WHAT IS EXPECTED: Restate word for word the line with "white brick N10:P10" and all lines after it; please stop only at the end of the listing below.

EXCERPTED DATA:
= = = = = = =

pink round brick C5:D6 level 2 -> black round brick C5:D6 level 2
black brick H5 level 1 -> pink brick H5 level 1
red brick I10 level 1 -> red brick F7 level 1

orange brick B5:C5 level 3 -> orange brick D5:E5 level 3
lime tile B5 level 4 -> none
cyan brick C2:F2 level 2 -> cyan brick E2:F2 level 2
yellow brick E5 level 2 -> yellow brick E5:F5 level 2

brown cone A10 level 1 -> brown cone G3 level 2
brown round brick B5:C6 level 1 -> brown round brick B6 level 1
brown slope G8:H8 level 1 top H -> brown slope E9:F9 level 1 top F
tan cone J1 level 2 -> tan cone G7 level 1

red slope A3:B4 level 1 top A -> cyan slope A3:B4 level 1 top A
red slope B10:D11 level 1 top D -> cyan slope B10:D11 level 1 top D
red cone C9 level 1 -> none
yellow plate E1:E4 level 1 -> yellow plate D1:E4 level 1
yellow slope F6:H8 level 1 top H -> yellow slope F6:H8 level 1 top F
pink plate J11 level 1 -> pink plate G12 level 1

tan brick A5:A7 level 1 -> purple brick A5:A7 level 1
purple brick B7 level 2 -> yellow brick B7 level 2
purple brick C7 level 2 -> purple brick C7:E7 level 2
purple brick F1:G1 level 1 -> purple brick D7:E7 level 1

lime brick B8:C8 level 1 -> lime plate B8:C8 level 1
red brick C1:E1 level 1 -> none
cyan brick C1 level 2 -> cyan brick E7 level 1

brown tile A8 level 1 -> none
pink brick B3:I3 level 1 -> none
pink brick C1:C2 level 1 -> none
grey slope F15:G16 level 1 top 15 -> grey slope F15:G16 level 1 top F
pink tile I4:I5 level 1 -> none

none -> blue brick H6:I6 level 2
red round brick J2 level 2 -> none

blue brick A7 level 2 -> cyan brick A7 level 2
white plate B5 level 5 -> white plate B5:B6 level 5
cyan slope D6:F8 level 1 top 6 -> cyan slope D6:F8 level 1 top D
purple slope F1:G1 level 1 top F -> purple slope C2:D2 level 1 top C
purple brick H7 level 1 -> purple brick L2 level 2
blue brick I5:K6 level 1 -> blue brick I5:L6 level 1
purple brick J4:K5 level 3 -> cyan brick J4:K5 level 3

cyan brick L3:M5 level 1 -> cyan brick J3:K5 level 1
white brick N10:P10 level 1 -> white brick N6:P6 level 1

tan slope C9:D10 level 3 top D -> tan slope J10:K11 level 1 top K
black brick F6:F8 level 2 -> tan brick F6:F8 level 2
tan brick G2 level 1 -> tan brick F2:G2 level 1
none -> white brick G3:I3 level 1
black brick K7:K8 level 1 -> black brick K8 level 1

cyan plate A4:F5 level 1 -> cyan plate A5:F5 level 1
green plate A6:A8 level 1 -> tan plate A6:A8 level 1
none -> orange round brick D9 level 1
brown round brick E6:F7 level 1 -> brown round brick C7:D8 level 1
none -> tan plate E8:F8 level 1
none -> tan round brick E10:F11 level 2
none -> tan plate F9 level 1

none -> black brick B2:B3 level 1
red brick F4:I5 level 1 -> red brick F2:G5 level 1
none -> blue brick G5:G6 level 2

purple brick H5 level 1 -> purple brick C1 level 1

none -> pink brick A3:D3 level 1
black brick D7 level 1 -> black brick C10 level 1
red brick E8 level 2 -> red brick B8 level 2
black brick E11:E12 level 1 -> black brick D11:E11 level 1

= = = = = = =

SOLUTION TO THIS PROBLEM:
white brick N10:P10 level 1 -> white brick N6:P6 level 1

tan slope C9:D10 level 3 top D -> tan slope J10:K11 level 1 top K
black brick F6:F8 level 2 -> tan brick F6:F8 level 2
tan brick G2 level 1 -> tan brick F2:G2 level 1
none -> white brick G3:I3 level 1
black brick K7:K8 level 1 -> black brick K8 level 1

cyan plate A4:F5 level 1 -> cyan plate A5:F5 level 1
green plate A6:A8 level 1 -> tan plate A6:A8 level 1
none -> orange round brick D9 level 1
brown round brick E6:F7 level 1 -> brown round brick C7:D8 level 1
none -> tan plate E8:F8 level 1
none -> tan round brick E10:F11 level 2
none -> tan plate F9 level 1

none -> black brick B2:B3 level 1
red brick F4:I5 level 1 -> red brick F2:G5 level 1
none -> blue brick G5:G6 level 2

purple brick H5 level 1 -> purple brick C1 level 1

none -> pink brick A3:D3 level 1
black brick D7 level 1 -> black brick C10 level 1
red brick E8 level 2 -> red brick B8 level 2
black brick E11:E12 level 1 -> black brick D11:E11 level 1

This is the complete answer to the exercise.